==== Record set

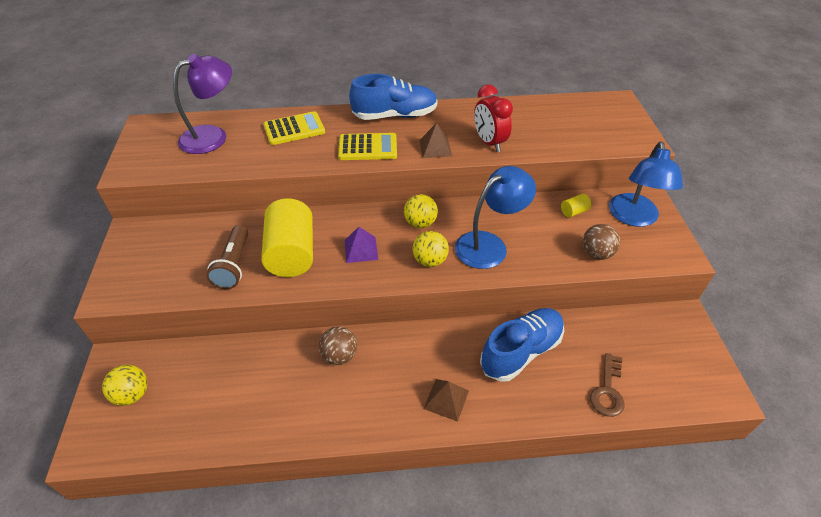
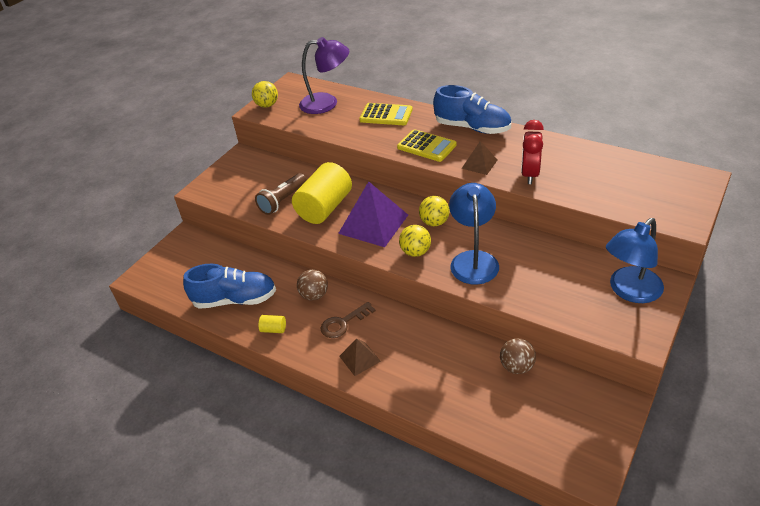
camera: 40 degrees right, 5 degrees down
(132, 394) = (181, 260): yellow ball -> yellow ball (267, 105)
(361, 249) = (373, 224): purple pyramid -> purple pyramid, size x1.92
(489, 245) = (473, 260): blue lamp -> blue lamp turned 90 degrees counterclockwise
(521, 351) = (445, 355): blue shoe -> blue shoe (235, 300)
(574, 211) = (575, 264): yellow cylinder -> yellow cylinder (273, 329)
(596, 253) = (559, 304): brown ball -> brown ball (516, 367)
(607, 390) = (488, 417): brown key -> brown key (343, 323)

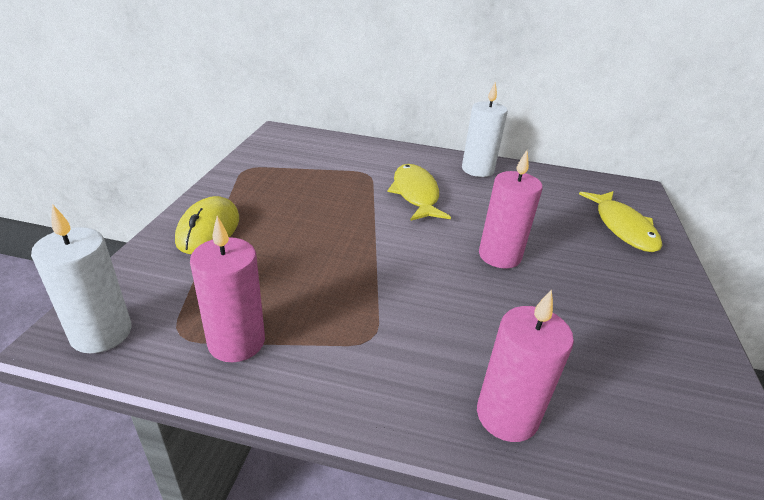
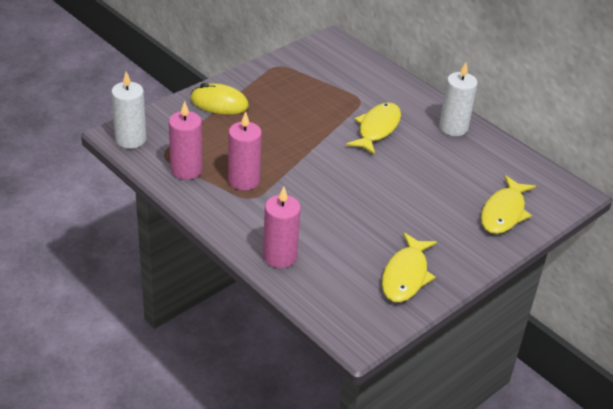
camera: 35 degrees right, 5 degrees up
(208, 229) = (219, 103): yellow mouse -> yellow mouse turned 60 degrees clockwise
(499, 256) = (380, 191): pink candle -> pink candle (244, 180)
(660, 349) = (406, 275): none -> yellow fish

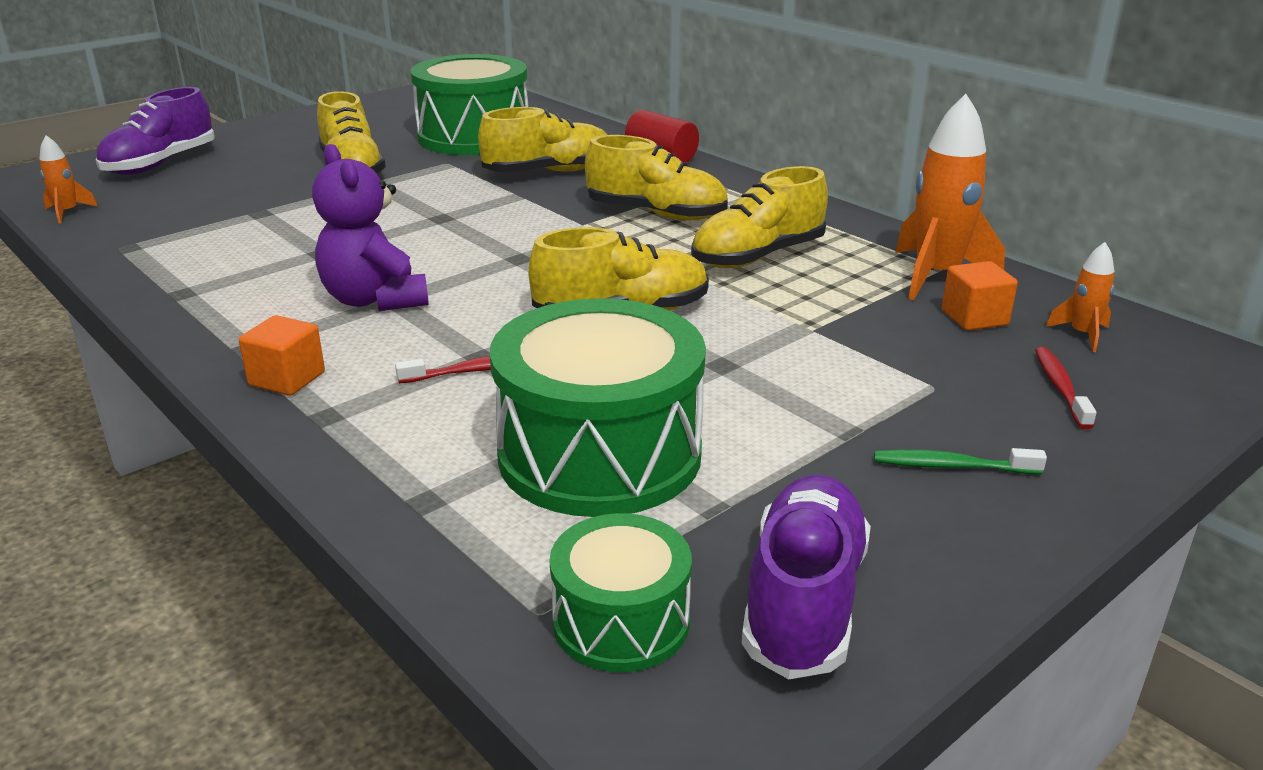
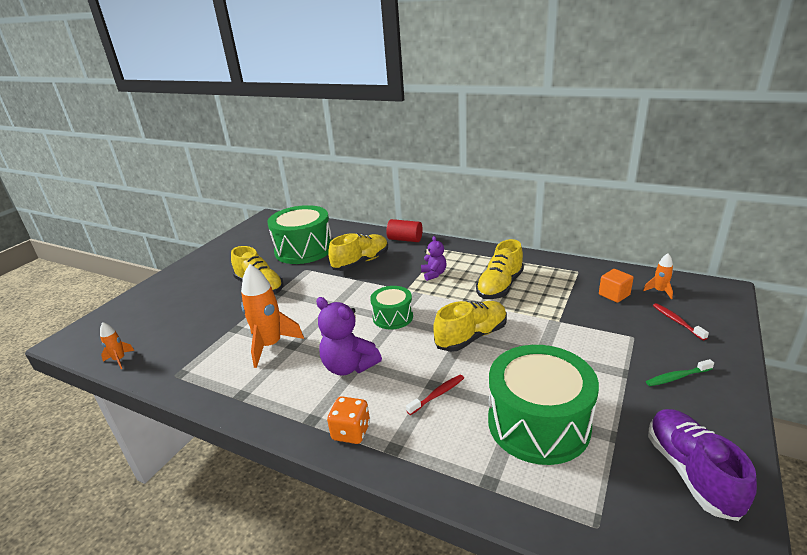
camera: 20 degrees left, 0 degrees up
(161, 164) = (145, 310): purple shoe -> none
(287, 379) = (351, 432): orange cube -> orange dice
(621, 621) = (634, 516): green drum -> green drum (393, 317)
(656, 214) = (434, 274): yellow shoe -> purple teddy bear
(936, 276) = (579, 276): orange rocket -> orange rocket (270, 345)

========

* _What you are asked to do_
Quote only what lies between the first line of the records and the line containing "(499, 256) = (380, 191): pink", please, including both lines and excluding images.

* _Response_
camera: 40 degrees right, 5 degrees down
(132, 394) = (181, 260): yellow ball -> yellow ball (267, 105)
(361, 249) = (373, 224): purple pyramid -> purple pyramid, size x1.92
(489, 245) = (473, 260): blue lamp -> blue lamp turned 90 degrees counterclockwise
(521, 351) = (445, 355): blue shoe -> blue shoe (235, 300)
(574, 211) = (575, 264): yellow cylinder -> yellow cylinder (273, 329)
(596, 253) = (559, 304): brown ball -> brown ball (516, 367)
(607, 390) = (488, 417): brown key -> brown key (343, 323)

camera: 35 degrees right, 5 degrees up
(208, 229) = (219, 103): yellow mouse -> yellow mouse turned 60 degrees clockwise
(499, 256) = (380, 191): pink candle -> pink candle (244, 180)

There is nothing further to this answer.